Difference listings
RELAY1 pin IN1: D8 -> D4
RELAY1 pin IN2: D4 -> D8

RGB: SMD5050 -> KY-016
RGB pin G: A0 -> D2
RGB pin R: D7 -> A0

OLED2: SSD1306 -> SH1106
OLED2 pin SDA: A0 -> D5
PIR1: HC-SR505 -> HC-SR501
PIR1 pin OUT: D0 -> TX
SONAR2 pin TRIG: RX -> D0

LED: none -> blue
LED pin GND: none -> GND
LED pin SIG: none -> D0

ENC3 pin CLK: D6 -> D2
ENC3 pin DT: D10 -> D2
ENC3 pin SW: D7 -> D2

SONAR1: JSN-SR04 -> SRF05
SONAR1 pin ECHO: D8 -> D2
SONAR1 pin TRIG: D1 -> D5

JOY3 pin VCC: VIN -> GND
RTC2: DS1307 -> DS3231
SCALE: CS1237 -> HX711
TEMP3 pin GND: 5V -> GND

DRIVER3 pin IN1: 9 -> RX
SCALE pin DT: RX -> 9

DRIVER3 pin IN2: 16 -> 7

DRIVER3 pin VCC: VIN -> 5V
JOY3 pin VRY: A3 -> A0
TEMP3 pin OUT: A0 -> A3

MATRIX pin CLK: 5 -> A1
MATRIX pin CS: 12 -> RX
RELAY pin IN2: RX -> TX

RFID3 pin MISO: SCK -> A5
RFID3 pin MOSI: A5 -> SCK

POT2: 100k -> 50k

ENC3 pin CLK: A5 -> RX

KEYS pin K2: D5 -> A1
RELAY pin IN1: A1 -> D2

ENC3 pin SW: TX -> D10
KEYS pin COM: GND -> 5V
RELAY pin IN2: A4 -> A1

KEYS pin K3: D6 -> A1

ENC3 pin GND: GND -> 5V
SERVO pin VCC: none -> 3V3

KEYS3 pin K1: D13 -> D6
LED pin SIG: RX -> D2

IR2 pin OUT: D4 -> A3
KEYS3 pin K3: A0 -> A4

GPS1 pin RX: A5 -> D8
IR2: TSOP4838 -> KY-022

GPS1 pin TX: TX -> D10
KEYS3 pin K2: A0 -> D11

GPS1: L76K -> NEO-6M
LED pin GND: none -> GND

Exercise requirements:
Every record above needs to be given again exactly.

Answer section:
RELAY1 pin IN1: D8 -> D4
RELAY1 pin IN2: D4 -> D8

RGB: SMD5050 -> KY-016
RGB pin G: A0 -> D2
RGB pin R: D7 -> A0

OLED2: SSD1306 -> SH1106
OLED2 pin SDA: A0 -> D5
PIR1: HC-SR505 -> HC-SR501
PIR1 pin OUT: D0 -> TX
SONAR2 pin TRIG: RX -> D0

LED: none -> blue
LED pin GND: none -> GND
LED pin SIG: none -> D0

ENC3 pin CLK: D6 -> D2
ENC3 pin DT: D10 -> D2
ENC3 pin SW: D7 -> D2

SONAR1: JSN-SR04 -> SRF05
SONAR1 pin ECHO: D8 -> D2
SONAR1 pin TRIG: D1 -> D5

JOY3 pin VCC: VIN -> GND
RTC2: DS1307 -> DS3231
SCALE: CS1237 -> HX711
TEMP3 pin GND: 5V -> GND

DRIVER3 pin IN1: 9 -> RX
SCALE pin DT: RX -> 9

DRIVER3 pin IN2: 16 -> 7

DRIVER3 pin VCC: VIN -> 5V
JOY3 pin VRY: A3 -> A0
TEMP3 pin OUT: A0 -> A3

MATRIX pin CLK: 5 -> A1
MATRIX pin CS: 12 -> RX
RELAY pin IN2: RX -> TX

RFID3 pin MISO: SCK -> A5
RFID3 pin MOSI: A5 -> SCK

POT2: 100k -> 50k

ENC3 pin CLK: A5 -> RX

KEYS pin K2: D5 -> A1
RELAY pin IN1: A1 -> D2

ENC3 pin SW: TX -> D10
KEYS pin COM: GND -> 5V
RELAY pin IN2: A4 -> A1

KEYS pin K3: D6 -> A1

ENC3 pin GND: GND -> 5V
SERVO pin VCC: none -> 3V3

KEYS3 pin K1: D13 -> D6
LED pin SIG: RX -> D2

IR2 pin OUT: D4 -> A3
KEYS3 pin K3: A0 -> A4

GPS1 pin RX: A5 -> D8
IR2: TSOP4838 -> KY-022

GPS1 pin TX: TX -> D10
KEYS3 pin K2: A0 -> D11

GPS1: L76K -> NEO-6M
LED pin GND: none -> GND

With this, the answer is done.